-- MATERIAL FOR THIS EXERCISE --
_____
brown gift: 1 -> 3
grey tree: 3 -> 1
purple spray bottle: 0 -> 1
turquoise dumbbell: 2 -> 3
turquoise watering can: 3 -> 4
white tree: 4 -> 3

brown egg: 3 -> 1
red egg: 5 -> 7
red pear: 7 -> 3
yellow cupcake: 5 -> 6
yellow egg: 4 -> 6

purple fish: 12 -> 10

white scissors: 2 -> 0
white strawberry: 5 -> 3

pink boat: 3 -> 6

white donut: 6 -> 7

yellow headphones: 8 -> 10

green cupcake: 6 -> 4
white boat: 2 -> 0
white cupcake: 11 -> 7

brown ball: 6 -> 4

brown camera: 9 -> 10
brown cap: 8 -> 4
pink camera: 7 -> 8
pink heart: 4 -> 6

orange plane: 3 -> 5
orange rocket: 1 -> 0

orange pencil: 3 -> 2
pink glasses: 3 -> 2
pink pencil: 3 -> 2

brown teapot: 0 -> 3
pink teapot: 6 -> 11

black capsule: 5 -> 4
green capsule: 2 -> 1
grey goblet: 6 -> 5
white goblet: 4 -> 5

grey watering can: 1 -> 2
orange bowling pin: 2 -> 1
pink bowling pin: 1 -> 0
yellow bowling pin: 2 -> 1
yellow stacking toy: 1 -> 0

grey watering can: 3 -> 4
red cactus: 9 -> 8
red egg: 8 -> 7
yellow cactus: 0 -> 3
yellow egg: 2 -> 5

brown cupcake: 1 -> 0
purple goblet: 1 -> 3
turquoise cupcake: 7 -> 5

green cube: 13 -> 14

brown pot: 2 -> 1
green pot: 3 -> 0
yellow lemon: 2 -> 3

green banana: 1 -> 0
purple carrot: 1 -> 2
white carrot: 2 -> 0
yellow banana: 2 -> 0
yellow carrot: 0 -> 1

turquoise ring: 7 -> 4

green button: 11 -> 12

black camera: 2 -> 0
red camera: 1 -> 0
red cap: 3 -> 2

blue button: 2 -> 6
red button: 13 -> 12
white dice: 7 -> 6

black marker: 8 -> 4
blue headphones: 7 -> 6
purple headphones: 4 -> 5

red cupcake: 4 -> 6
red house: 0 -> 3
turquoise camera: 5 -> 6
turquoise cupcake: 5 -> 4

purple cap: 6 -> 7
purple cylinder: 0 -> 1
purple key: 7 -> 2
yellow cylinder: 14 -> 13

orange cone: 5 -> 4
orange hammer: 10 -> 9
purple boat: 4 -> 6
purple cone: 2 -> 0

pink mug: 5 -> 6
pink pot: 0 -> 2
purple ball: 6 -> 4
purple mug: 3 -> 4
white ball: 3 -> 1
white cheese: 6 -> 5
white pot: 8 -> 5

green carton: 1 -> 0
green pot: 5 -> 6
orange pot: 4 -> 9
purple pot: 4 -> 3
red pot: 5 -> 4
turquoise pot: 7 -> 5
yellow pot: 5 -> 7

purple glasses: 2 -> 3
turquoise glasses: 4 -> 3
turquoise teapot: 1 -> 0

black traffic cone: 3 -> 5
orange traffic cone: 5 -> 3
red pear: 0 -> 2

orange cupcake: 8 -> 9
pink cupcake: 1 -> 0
_____
-- EXERCISE AIM --
Return all of the above records exactly, leaving no line out.

-- RESULT OF THE TASK --
brown gift: 1 -> 3
grey tree: 3 -> 1
purple spray bottle: 0 -> 1
turquoise dumbbell: 2 -> 3
turquoise watering can: 3 -> 4
white tree: 4 -> 3

brown egg: 3 -> 1
red egg: 5 -> 7
red pear: 7 -> 3
yellow cupcake: 5 -> 6
yellow egg: 4 -> 6

purple fish: 12 -> 10

white scissors: 2 -> 0
white strawberry: 5 -> 3

pink boat: 3 -> 6

white donut: 6 -> 7

yellow headphones: 8 -> 10

green cupcake: 6 -> 4
white boat: 2 -> 0
white cupcake: 11 -> 7

brown ball: 6 -> 4

brown camera: 9 -> 10
brown cap: 8 -> 4
pink camera: 7 -> 8
pink heart: 4 -> 6

orange plane: 3 -> 5
orange rocket: 1 -> 0

orange pencil: 3 -> 2
pink glasses: 3 -> 2
pink pencil: 3 -> 2

brown teapot: 0 -> 3
pink teapot: 6 -> 11

black capsule: 5 -> 4
green capsule: 2 -> 1
grey goblet: 6 -> 5
white goblet: 4 -> 5

grey watering can: 1 -> 2
orange bowling pin: 2 -> 1
pink bowling pin: 1 -> 0
yellow bowling pin: 2 -> 1
yellow stacking toy: 1 -> 0

grey watering can: 3 -> 4
red cactus: 9 -> 8
red egg: 8 -> 7
yellow cactus: 0 -> 3
yellow egg: 2 -> 5

brown cupcake: 1 -> 0
purple goblet: 1 -> 3
turquoise cupcake: 7 -> 5

green cube: 13 -> 14

brown pot: 2 -> 1
green pot: 3 -> 0
yellow lemon: 2 -> 3

green banana: 1 -> 0
purple carrot: 1 -> 2
white carrot: 2 -> 0
yellow banana: 2 -> 0
yellow carrot: 0 -> 1

turquoise ring: 7 -> 4

green button: 11 -> 12

black camera: 2 -> 0
red camera: 1 -> 0
red cap: 3 -> 2

blue button: 2 -> 6
red button: 13 -> 12
white dice: 7 -> 6

black marker: 8 -> 4
blue headphones: 7 -> 6
purple headphones: 4 -> 5

red cupcake: 4 -> 6
red house: 0 -> 3
turquoise camera: 5 -> 6
turquoise cupcake: 5 -> 4

purple cap: 6 -> 7
purple cylinder: 0 -> 1
purple key: 7 -> 2
yellow cylinder: 14 -> 13

orange cone: 5 -> 4
orange hammer: 10 -> 9
purple boat: 4 -> 6
purple cone: 2 -> 0

pink mug: 5 -> 6
pink pot: 0 -> 2
purple ball: 6 -> 4
purple mug: 3 -> 4
white ball: 3 -> 1
white cheese: 6 -> 5
white pot: 8 -> 5

green carton: 1 -> 0
green pot: 5 -> 6
orange pot: 4 -> 9
purple pot: 4 -> 3
red pot: 5 -> 4
turquoise pot: 7 -> 5
yellow pot: 5 -> 7

purple glasses: 2 -> 3
turquoise glasses: 4 -> 3
turquoise teapot: 1 -> 0

black traffic cone: 3 -> 5
orange traffic cone: 5 -> 3
red pear: 0 -> 2

orange cupcake: 8 -> 9
pink cupcake: 1 -> 0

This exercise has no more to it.